▸ Task brief
Reproduce the records below word for word, starting at the line that contains "Return the (x, y)" and continuing through the end of the records. Leave out the pictures.

/---

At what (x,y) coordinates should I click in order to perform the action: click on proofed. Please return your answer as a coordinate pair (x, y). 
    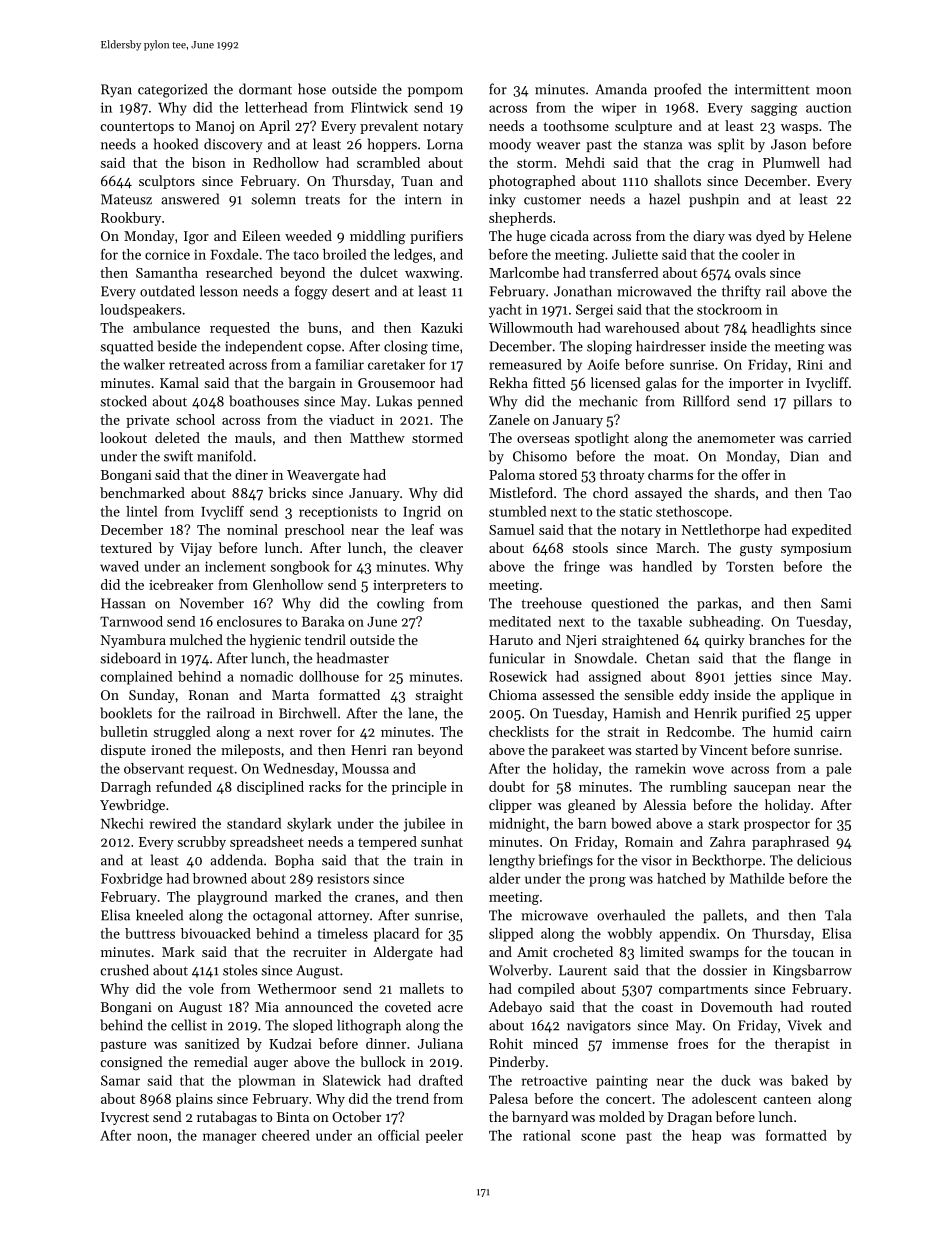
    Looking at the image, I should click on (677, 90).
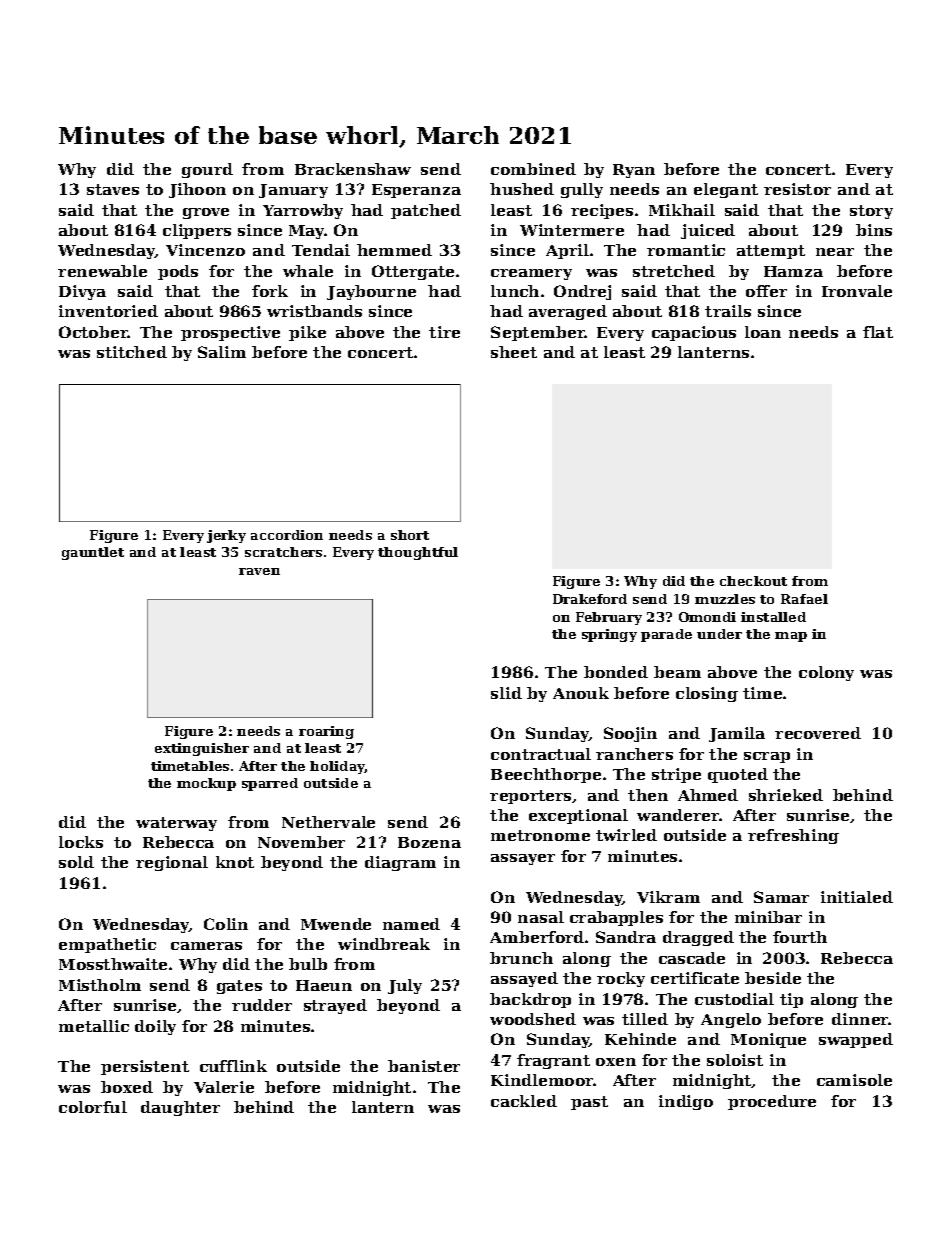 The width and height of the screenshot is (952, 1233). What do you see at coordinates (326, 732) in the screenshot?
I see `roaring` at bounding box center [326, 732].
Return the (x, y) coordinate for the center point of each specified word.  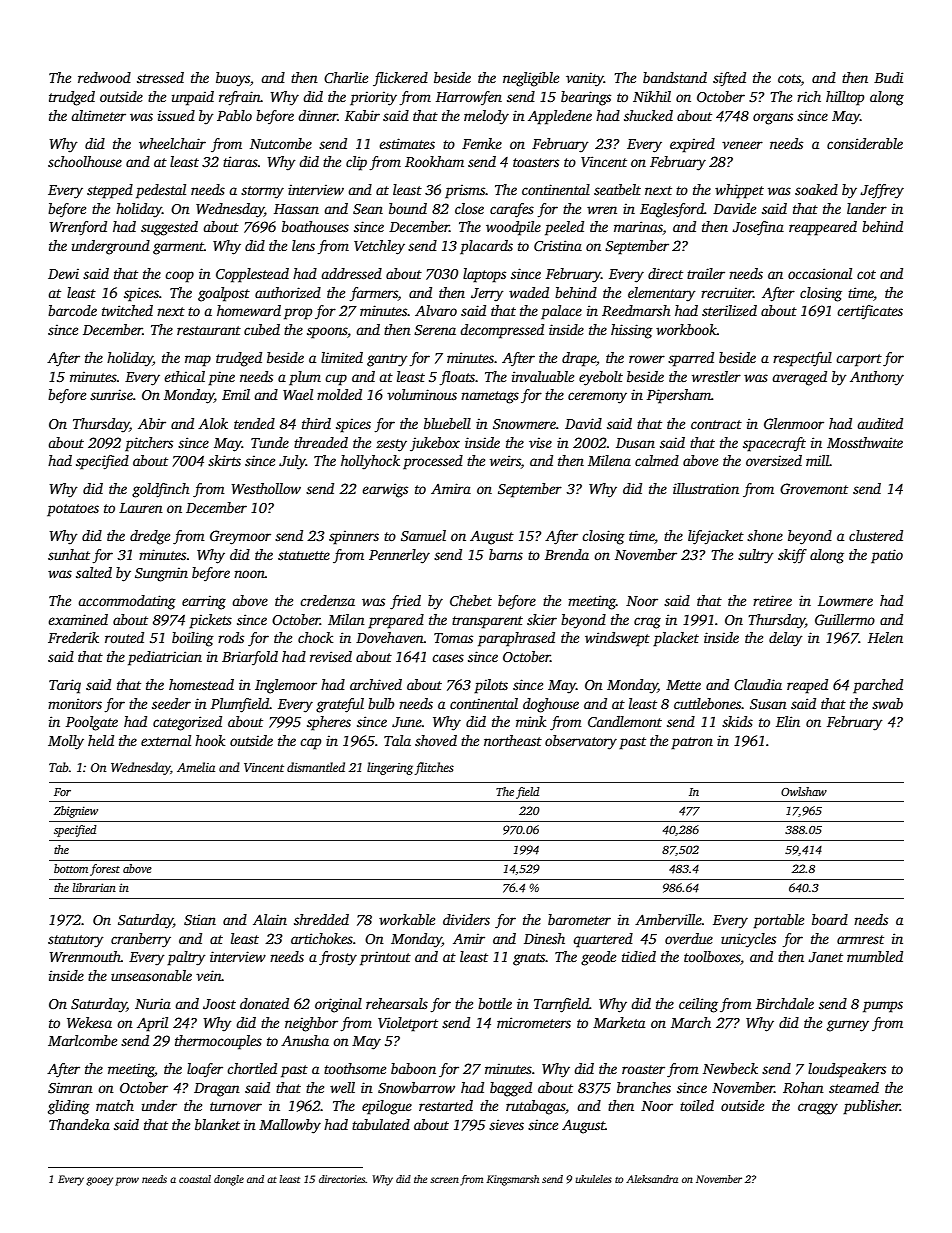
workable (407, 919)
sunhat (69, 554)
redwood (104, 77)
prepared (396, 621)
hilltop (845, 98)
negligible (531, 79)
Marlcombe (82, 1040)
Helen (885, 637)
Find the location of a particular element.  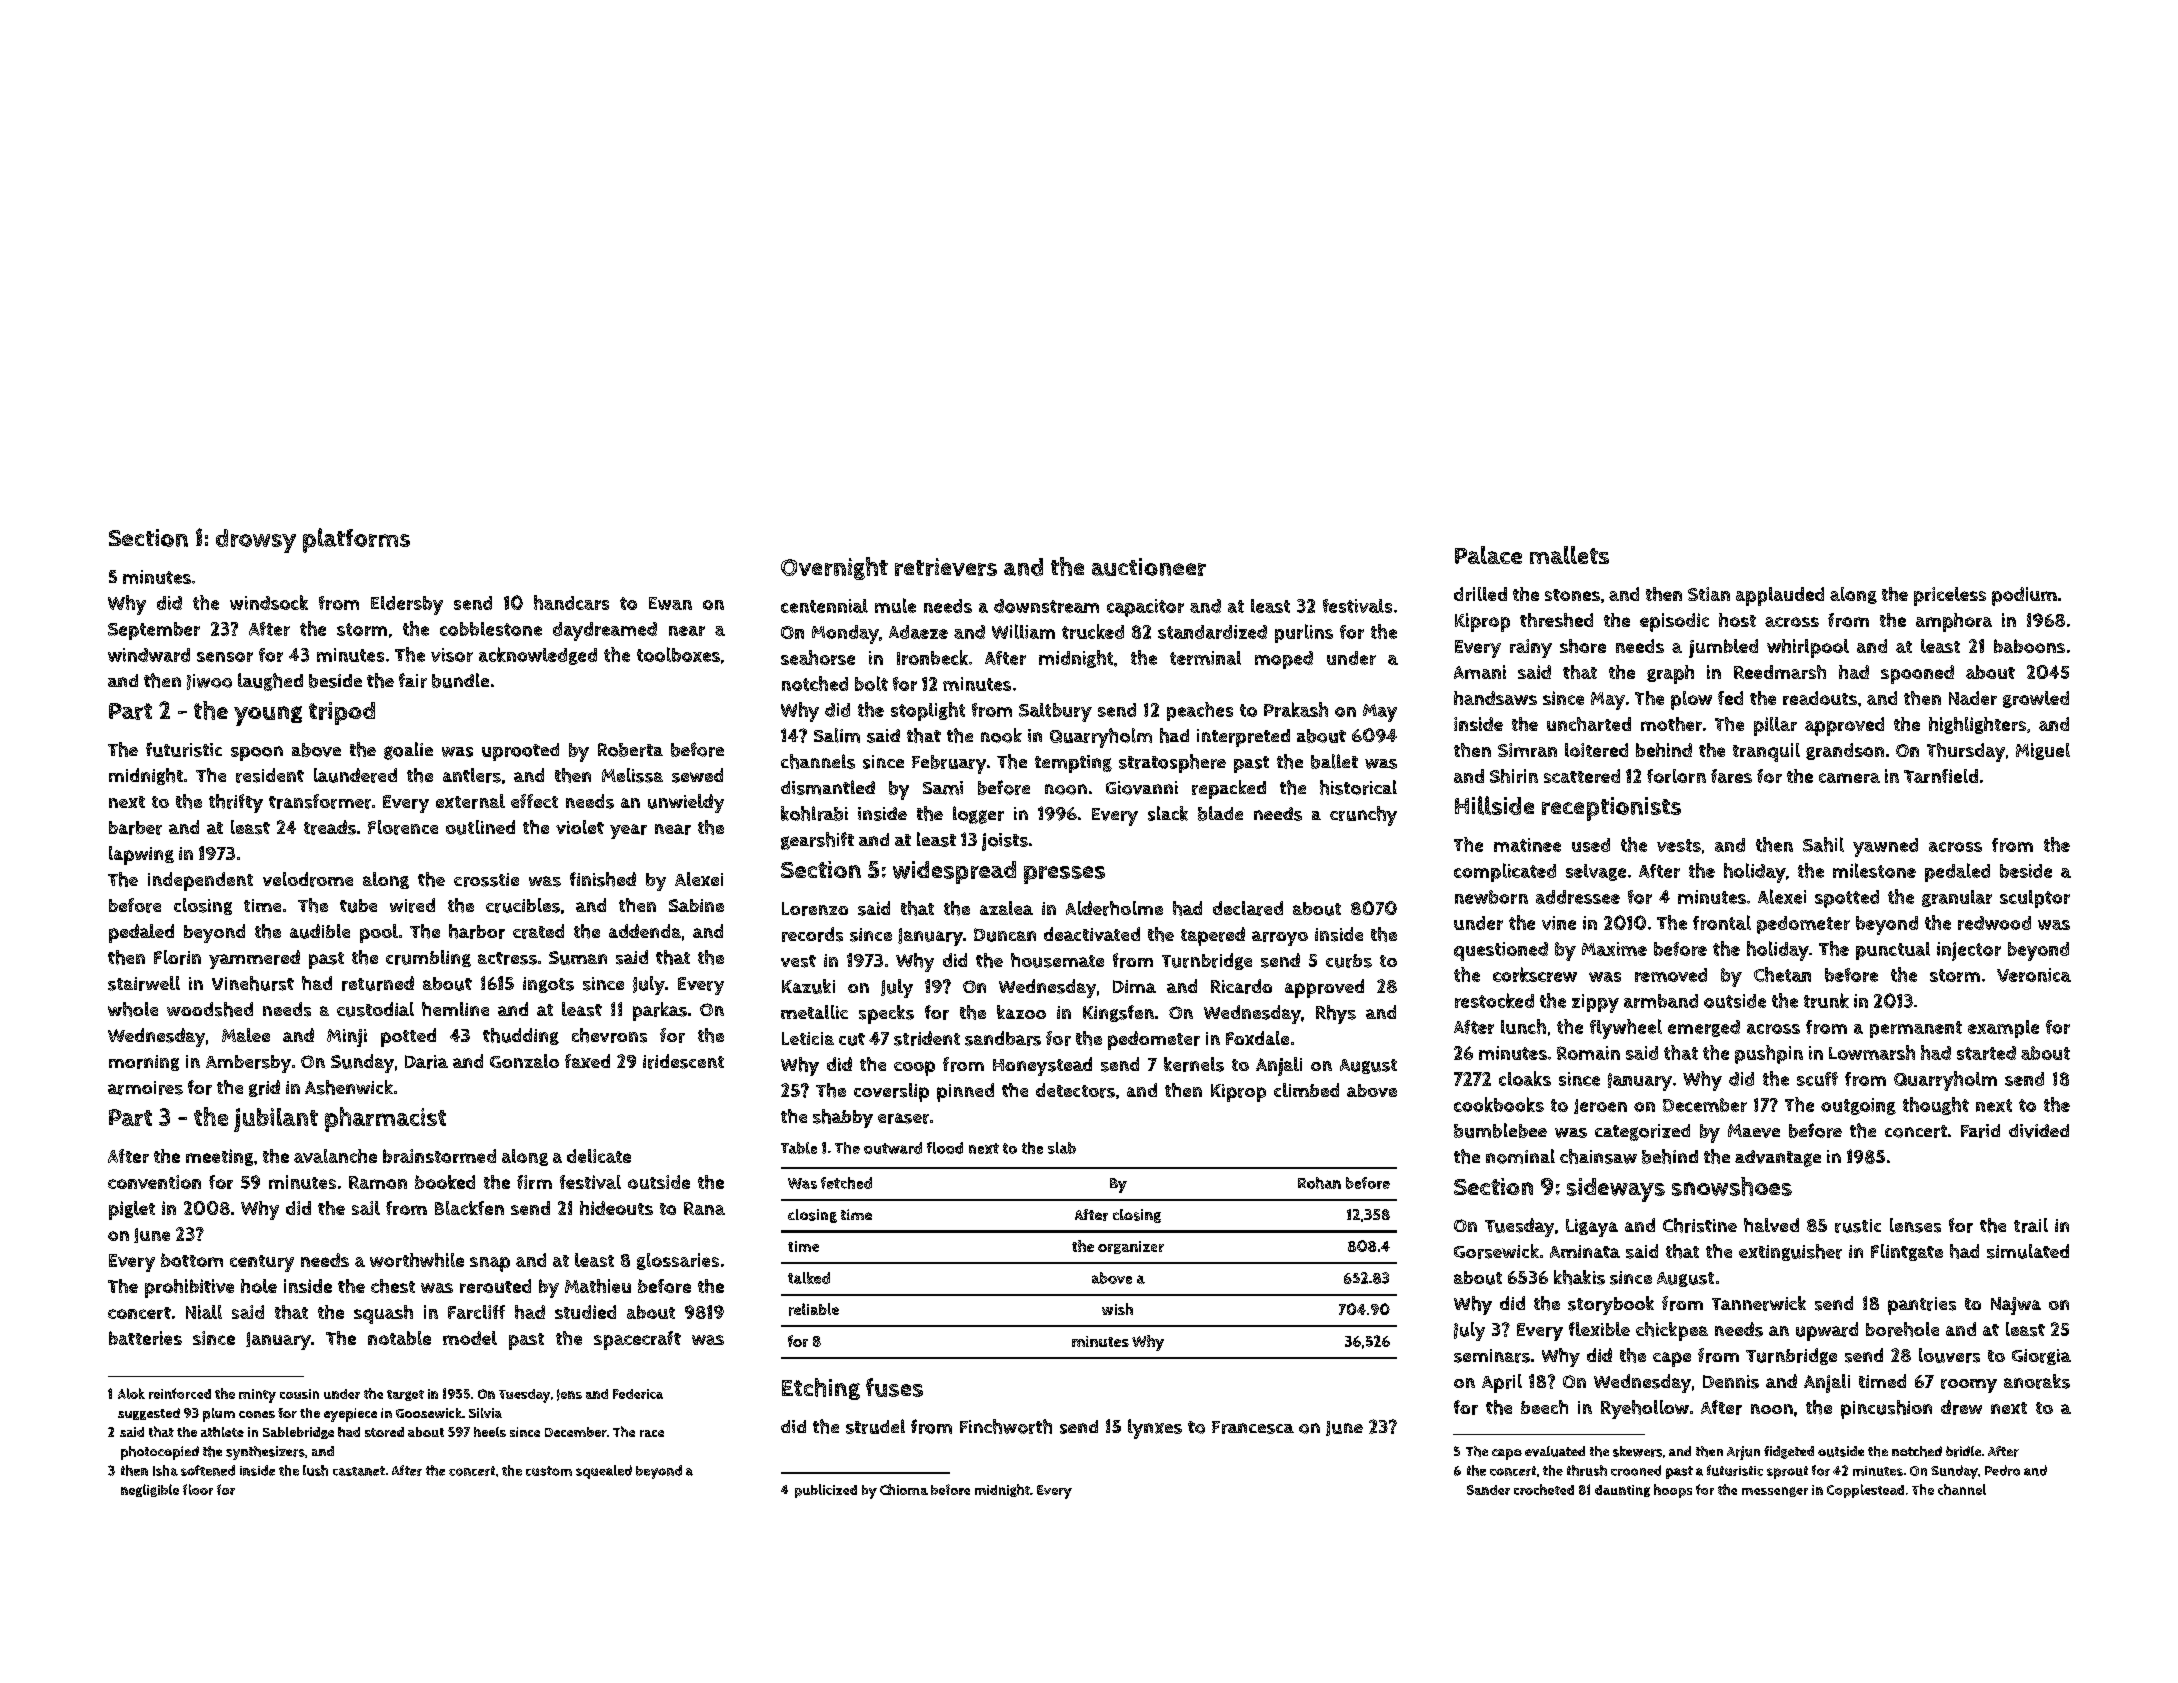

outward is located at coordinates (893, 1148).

\---

▸ Response for this exercise
Return the (x, y) coordinate for the center point of each specified word.  
workable (407, 919)
sunhat (69, 554)
redwood (104, 77)
prepared (396, 621)
hilltop (845, 98)
negligible (531, 79)
Marlcombe (82, 1040)
Helen (885, 637)
Find the location of a particular element.  

outward is located at coordinates (893, 1148).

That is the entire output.